*Brief*: Set the data down exactly as it stands, and keep its pictures out.

↓

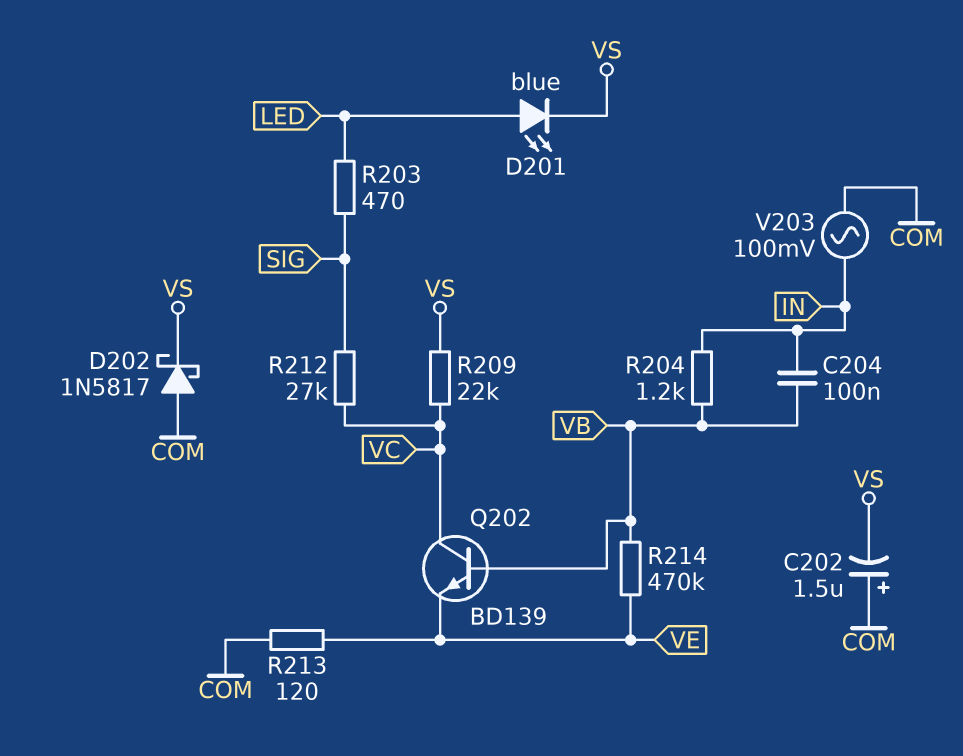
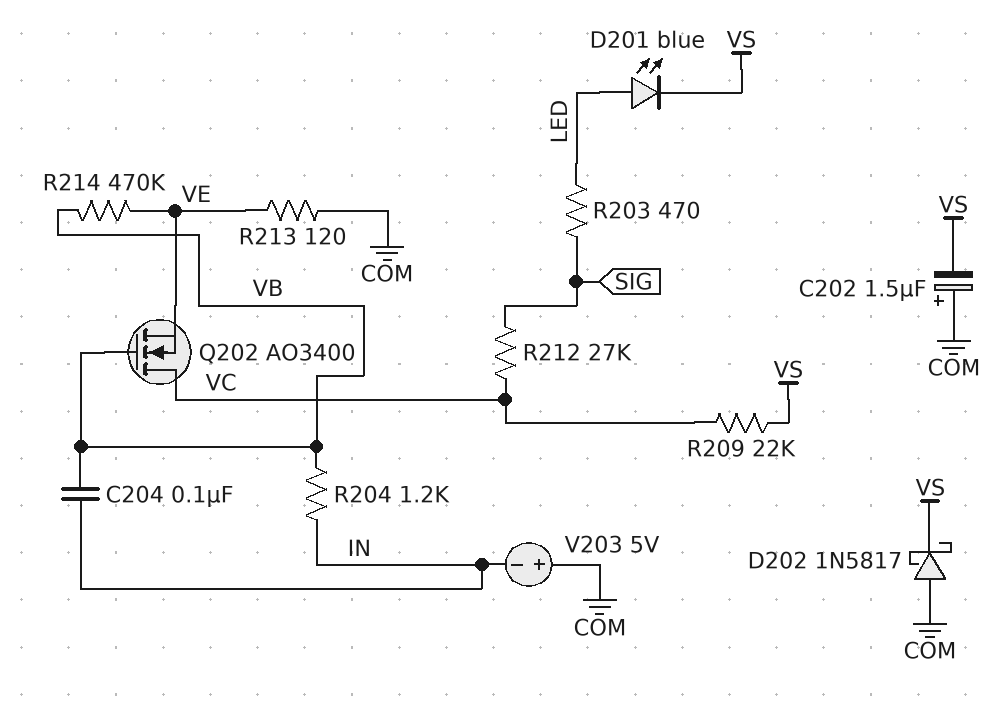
Q202: NPN BD139 (B VB, C VC, E VE) -> NMOS AO3400 (G VB, D VC, S VE)
V203: AC 100mV (COM, IN) -> 5V (plus COM, minus IN)

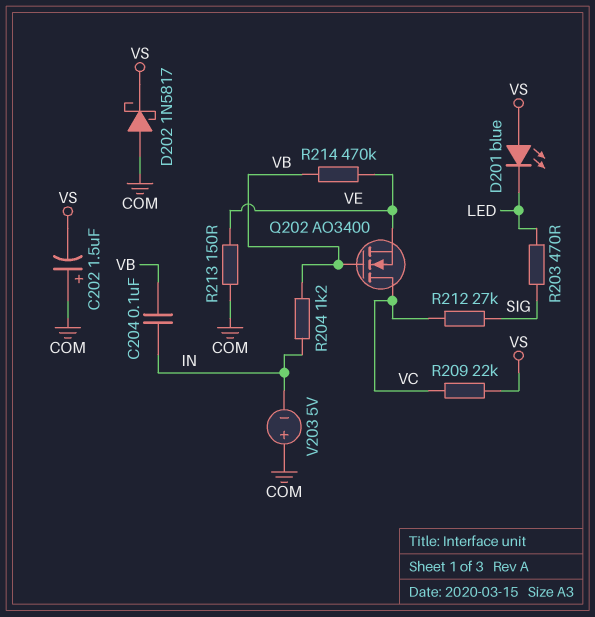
D201: LED blue (A LED, K VS) -> LED blue (A VS, K LED)
R213: 120 (COM, VE) -> 150 (COM, VE)

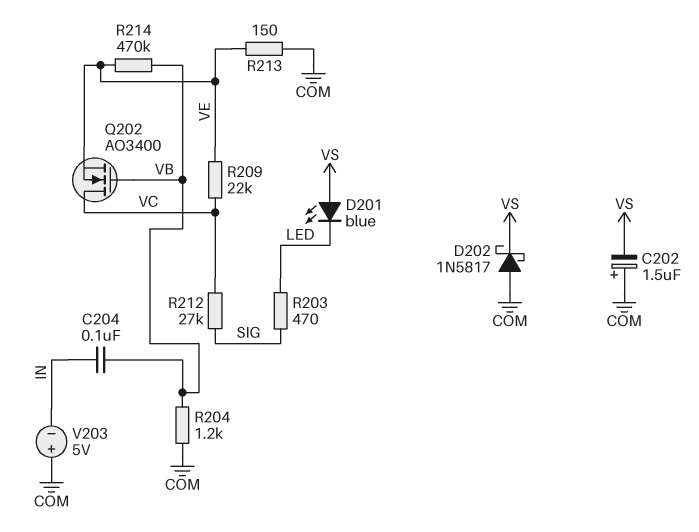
R204: 1.2k (IN, VB) -> 1.2k (COM, VB)
R209: 22k (VC, VS) -> 22k (VC, VE)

↑

*Answer space*:
Q202: NPN BD139 (B VB, C VC, E VE) -> NMOS AO3400 (G VB, D VC, S VE)
V203: AC 100mV (COM, IN) -> 5V (plus COM, minus IN)

D201: LED blue (A LED, K VS) -> LED blue (A VS, K LED)
R213: 120 (COM, VE) -> 150 (COM, VE)

R204: 1.2k (IN, VB) -> 1.2k (COM, VB)
R209: 22k (VC, VS) -> 22k (VC, VE)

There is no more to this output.